## What is expected
Each line in the data must be reproduced as written, except for any picture.

━━━━━━━━━━━━━━━━━━━━━━━━━━━━━━

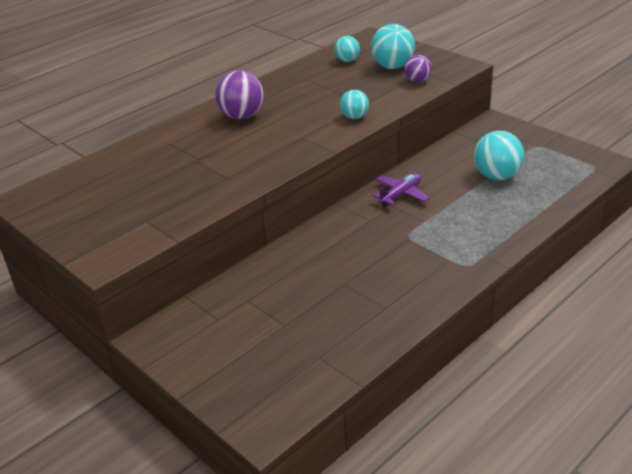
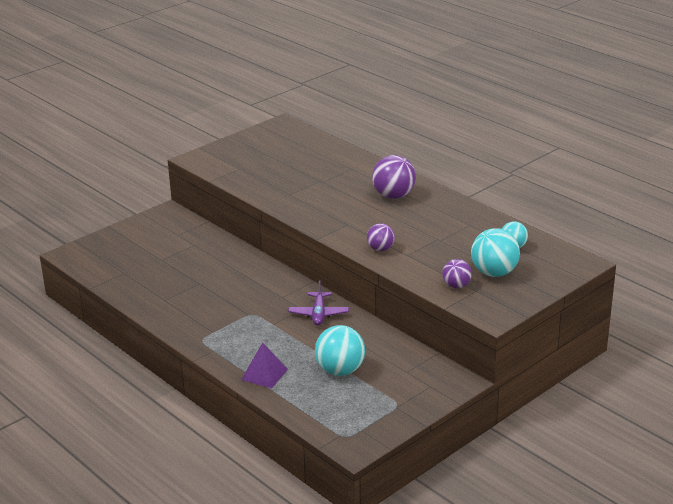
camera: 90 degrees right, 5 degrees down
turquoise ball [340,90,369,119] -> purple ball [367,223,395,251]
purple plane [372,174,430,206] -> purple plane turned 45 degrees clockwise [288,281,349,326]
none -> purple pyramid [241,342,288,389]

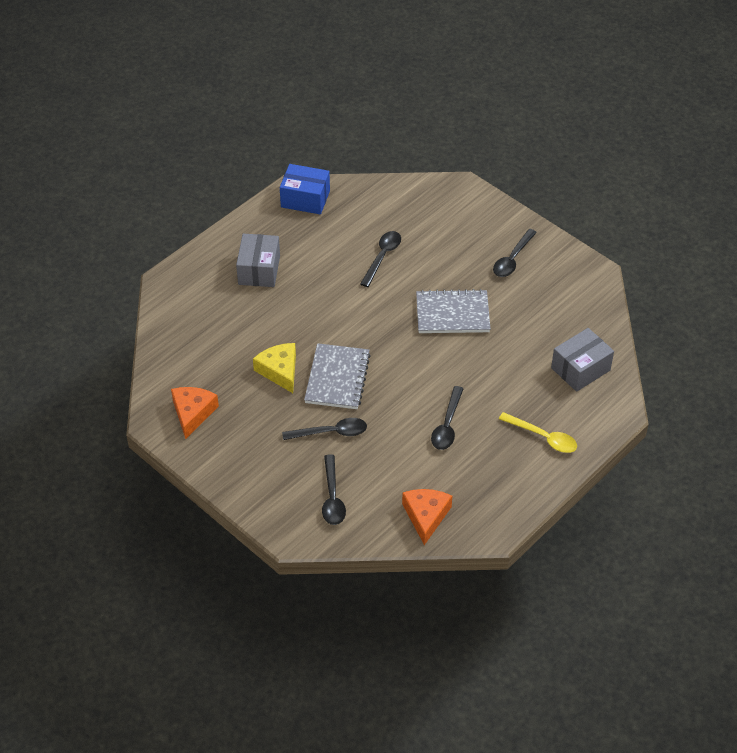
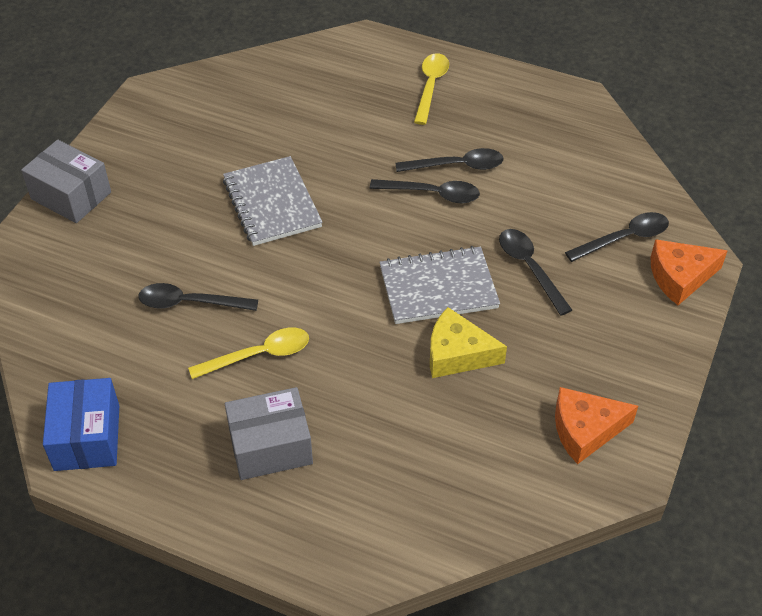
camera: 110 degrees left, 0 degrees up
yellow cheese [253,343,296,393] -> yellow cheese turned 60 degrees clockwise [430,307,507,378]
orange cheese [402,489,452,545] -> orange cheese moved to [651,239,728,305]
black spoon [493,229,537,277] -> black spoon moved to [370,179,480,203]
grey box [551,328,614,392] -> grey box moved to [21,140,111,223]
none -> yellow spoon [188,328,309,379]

━━━━━━━━━━━━━━━━━━━━━━━━━━━━━━

## Answer section
camera: 90 degrees right, 5 degrees down
turquoise ball [340,90,369,119] -> purple ball [367,223,395,251]
purple plane [372,174,430,206] -> purple plane turned 45 degrees clockwise [288,281,349,326]
none -> purple pyramid [241,342,288,389]

camera: 110 degrees left, 0 degrees up
yellow cheese [253,343,296,393] -> yellow cheese turned 60 degrees clockwise [430,307,507,378]
orange cheese [402,489,452,545] -> orange cheese moved to [651,239,728,305]
black spoon [493,229,537,277] -> black spoon moved to [370,179,480,203]
grey box [551,328,614,392] -> grey box moved to [21,140,111,223]
none -> yellow spoon [188,328,309,379]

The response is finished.